Top of THE INPUT

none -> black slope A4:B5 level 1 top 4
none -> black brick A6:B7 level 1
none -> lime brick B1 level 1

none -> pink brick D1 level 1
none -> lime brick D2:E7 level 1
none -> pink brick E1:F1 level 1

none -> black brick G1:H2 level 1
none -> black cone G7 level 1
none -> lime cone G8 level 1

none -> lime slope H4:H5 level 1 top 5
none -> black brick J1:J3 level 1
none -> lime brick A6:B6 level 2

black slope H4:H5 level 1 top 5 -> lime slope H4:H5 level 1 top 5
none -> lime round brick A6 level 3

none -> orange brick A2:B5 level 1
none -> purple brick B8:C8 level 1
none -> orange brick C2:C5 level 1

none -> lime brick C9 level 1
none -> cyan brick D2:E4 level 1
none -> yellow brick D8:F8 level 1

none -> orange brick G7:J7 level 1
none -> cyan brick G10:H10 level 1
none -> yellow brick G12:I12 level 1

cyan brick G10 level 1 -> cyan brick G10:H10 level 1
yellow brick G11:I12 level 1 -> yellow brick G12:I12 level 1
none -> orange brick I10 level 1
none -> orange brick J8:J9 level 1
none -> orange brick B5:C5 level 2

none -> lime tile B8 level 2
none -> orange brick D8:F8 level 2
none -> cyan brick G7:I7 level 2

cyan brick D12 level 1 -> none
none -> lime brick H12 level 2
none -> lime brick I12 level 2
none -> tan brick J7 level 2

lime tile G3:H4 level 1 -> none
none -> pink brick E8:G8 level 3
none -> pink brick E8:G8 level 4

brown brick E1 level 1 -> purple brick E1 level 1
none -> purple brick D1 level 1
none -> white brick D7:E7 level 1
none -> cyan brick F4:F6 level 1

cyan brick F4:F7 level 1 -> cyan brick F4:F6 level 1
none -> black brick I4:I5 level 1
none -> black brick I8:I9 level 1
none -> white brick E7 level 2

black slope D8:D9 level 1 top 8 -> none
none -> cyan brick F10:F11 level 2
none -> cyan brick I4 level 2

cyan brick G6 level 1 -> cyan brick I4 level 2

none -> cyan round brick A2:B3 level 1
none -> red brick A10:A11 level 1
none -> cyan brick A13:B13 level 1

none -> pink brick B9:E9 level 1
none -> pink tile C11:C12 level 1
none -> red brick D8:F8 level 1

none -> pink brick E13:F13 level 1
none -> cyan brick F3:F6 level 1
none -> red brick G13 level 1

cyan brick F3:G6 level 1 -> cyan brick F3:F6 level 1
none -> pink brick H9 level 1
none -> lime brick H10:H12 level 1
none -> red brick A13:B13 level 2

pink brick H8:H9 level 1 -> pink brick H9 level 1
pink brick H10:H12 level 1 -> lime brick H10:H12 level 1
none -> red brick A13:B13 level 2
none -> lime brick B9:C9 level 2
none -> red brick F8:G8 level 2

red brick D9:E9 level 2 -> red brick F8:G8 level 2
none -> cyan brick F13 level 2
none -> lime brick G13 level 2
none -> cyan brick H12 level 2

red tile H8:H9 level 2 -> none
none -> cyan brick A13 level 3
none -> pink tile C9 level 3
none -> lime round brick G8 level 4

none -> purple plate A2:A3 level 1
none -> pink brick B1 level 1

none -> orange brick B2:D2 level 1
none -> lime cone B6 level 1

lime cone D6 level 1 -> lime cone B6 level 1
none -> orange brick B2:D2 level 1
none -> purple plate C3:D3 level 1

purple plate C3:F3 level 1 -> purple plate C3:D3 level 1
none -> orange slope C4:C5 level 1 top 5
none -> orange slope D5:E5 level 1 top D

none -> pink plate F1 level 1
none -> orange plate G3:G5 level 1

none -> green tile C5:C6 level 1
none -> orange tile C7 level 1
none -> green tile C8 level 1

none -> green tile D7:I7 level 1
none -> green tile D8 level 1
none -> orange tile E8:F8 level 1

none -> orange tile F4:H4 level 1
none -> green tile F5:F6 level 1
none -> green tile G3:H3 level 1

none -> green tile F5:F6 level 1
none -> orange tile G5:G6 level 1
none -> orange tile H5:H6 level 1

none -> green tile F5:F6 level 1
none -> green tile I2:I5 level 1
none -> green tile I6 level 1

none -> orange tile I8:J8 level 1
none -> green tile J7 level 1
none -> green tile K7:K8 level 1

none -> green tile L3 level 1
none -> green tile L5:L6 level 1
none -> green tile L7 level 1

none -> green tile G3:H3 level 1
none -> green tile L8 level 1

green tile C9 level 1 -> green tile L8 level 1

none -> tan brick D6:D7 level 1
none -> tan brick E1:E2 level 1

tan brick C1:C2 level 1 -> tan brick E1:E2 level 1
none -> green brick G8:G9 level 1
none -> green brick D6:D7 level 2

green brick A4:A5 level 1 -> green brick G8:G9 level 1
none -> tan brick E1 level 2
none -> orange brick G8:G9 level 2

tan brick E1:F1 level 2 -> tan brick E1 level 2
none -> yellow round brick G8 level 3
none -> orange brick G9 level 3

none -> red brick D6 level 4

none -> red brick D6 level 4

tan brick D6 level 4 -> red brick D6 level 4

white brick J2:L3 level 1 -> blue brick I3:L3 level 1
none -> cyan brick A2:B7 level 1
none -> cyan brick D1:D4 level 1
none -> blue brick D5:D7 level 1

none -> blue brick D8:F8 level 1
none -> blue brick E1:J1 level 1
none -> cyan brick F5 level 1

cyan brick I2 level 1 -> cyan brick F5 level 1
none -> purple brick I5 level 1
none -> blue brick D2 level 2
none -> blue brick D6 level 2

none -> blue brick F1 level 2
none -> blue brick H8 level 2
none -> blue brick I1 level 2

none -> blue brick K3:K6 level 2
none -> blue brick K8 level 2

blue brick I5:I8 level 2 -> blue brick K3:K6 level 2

Bottom of THE INPUT

Copy every record exactly as presented.

§ EXERCISE SOLUTION:
none -> black slope A4:B5 level 1 top 4
none -> black brick A6:B7 level 1
none -> lime brick B1 level 1

none -> pink brick D1 level 1
none -> lime brick D2:E7 level 1
none -> pink brick E1:F1 level 1

none -> black brick G1:H2 level 1
none -> black cone G7 level 1
none -> lime cone G8 level 1

none -> lime slope H4:H5 level 1 top 5
none -> black brick J1:J3 level 1
none -> lime brick A6:B6 level 2

black slope H4:H5 level 1 top 5 -> lime slope H4:H5 level 1 top 5
none -> lime round brick A6 level 3

none -> orange brick A2:B5 level 1
none -> purple brick B8:C8 level 1
none -> orange brick C2:C5 level 1

none -> lime brick C9 level 1
none -> cyan brick D2:E4 level 1
none -> yellow brick D8:F8 level 1

none -> orange brick G7:J7 level 1
none -> cyan brick G10:H10 level 1
none -> yellow brick G12:I12 level 1

cyan brick G10 level 1 -> cyan brick G10:H10 level 1
yellow brick G11:I12 level 1 -> yellow brick G12:I12 level 1
none -> orange brick I10 level 1
none -> orange brick J8:J9 level 1
none -> orange brick B5:C5 level 2

none -> lime tile B8 level 2
none -> orange brick D8:F8 level 2
none -> cyan brick G7:I7 level 2

cyan brick D12 level 1 -> none
none -> lime brick H12 level 2
none -> lime brick I12 level 2
none -> tan brick J7 level 2

lime tile G3:H4 level 1 -> none
none -> pink brick E8:G8 level 3
none -> pink brick E8:G8 level 4

brown brick E1 level 1 -> purple brick E1 level 1
none -> purple brick D1 level 1
none -> white brick D7:E7 level 1
none -> cyan brick F4:F6 level 1

cyan brick F4:F7 level 1 -> cyan brick F4:F6 level 1
none -> black brick I4:I5 level 1
none -> black brick I8:I9 level 1
none -> white brick E7 level 2

black slope D8:D9 level 1 top 8 -> none
none -> cyan brick F10:F11 level 2
none -> cyan brick I4 level 2

cyan brick G6 level 1 -> cyan brick I4 level 2

none -> cyan round brick A2:B3 level 1
none -> red brick A10:A11 level 1
none -> cyan brick A13:B13 level 1

none -> pink brick B9:E9 level 1
none -> pink tile C11:C12 level 1
none -> red brick D8:F8 level 1

none -> pink brick E13:F13 level 1
none -> cyan brick F3:F6 level 1
none -> red brick G13 level 1

cyan brick F3:G6 level 1 -> cyan brick F3:F6 level 1
none -> pink brick H9 level 1
none -> lime brick H10:H12 level 1
none -> red brick A13:B13 level 2

pink brick H8:H9 level 1 -> pink brick H9 level 1
pink brick H10:H12 level 1 -> lime brick H10:H12 level 1
none -> red brick A13:B13 level 2
none -> lime brick B9:C9 level 2
none -> red brick F8:G8 level 2

red brick D9:E9 level 2 -> red brick F8:G8 level 2
none -> cyan brick F13 level 2
none -> lime brick G13 level 2
none -> cyan brick H12 level 2

red tile H8:H9 level 2 -> none
none -> cyan brick A13 level 3
none -> pink tile C9 level 3
none -> lime round brick G8 level 4

none -> purple plate A2:A3 level 1
none -> pink brick B1 level 1

none -> orange brick B2:D2 level 1
none -> lime cone B6 level 1

lime cone D6 level 1 -> lime cone B6 level 1
none -> orange brick B2:D2 level 1
none -> purple plate C3:D3 level 1

purple plate C3:F3 level 1 -> purple plate C3:D3 level 1
none -> orange slope C4:C5 level 1 top 5
none -> orange slope D5:E5 level 1 top D

none -> pink plate F1 level 1
none -> orange plate G3:G5 level 1

none -> green tile C5:C6 level 1
none -> orange tile C7 level 1
none -> green tile C8 level 1

none -> green tile D7:I7 level 1
none -> green tile D8 level 1
none -> orange tile E8:F8 level 1

none -> orange tile F4:H4 level 1
none -> green tile F5:F6 level 1
none -> green tile G3:H3 level 1

none -> green tile F5:F6 level 1
none -> orange tile G5:G6 level 1
none -> orange tile H5:H6 level 1

none -> green tile F5:F6 level 1
none -> green tile I2:I5 level 1
none -> green tile I6 level 1

none -> orange tile I8:J8 level 1
none -> green tile J7 level 1
none -> green tile K7:K8 level 1

none -> green tile L3 level 1
none -> green tile L5:L6 level 1
none -> green tile L7 level 1

none -> green tile G3:H3 level 1
none -> green tile L8 level 1

green tile C9 level 1 -> green tile L8 level 1

none -> tan brick D6:D7 level 1
none -> tan brick E1:E2 level 1

tan brick C1:C2 level 1 -> tan brick E1:E2 level 1
none -> green brick G8:G9 level 1
none -> green brick D6:D7 level 2

green brick A4:A5 level 1 -> green brick G8:G9 level 1
none -> tan brick E1 level 2
none -> orange brick G8:G9 level 2

tan brick E1:F1 level 2 -> tan brick E1 level 2
none -> yellow round brick G8 level 3
none -> orange brick G9 level 3

none -> red brick D6 level 4

none -> red brick D6 level 4

tan brick D6 level 4 -> red brick D6 level 4

white brick J2:L3 level 1 -> blue brick I3:L3 level 1
none -> cyan brick A2:B7 level 1
none -> cyan brick D1:D4 level 1
none -> blue brick D5:D7 level 1

none -> blue brick D8:F8 level 1
none -> blue brick E1:J1 level 1
none -> cyan brick F5 level 1

cyan brick I2 level 1 -> cyan brick F5 level 1
none -> purple brick I5 level 1
none -> blue brick D2 level 2
none -> blue brick D6 level 2

none -> blue brick F1 level 2
none -> blue brick H8 level 2
none -> blue brick I1 level 2

none -> blue brick K3:K6 level 2
none -> blue brick K8 level 2

blue brick I5:I8 level 2 -> blue brick K3:K6 level 2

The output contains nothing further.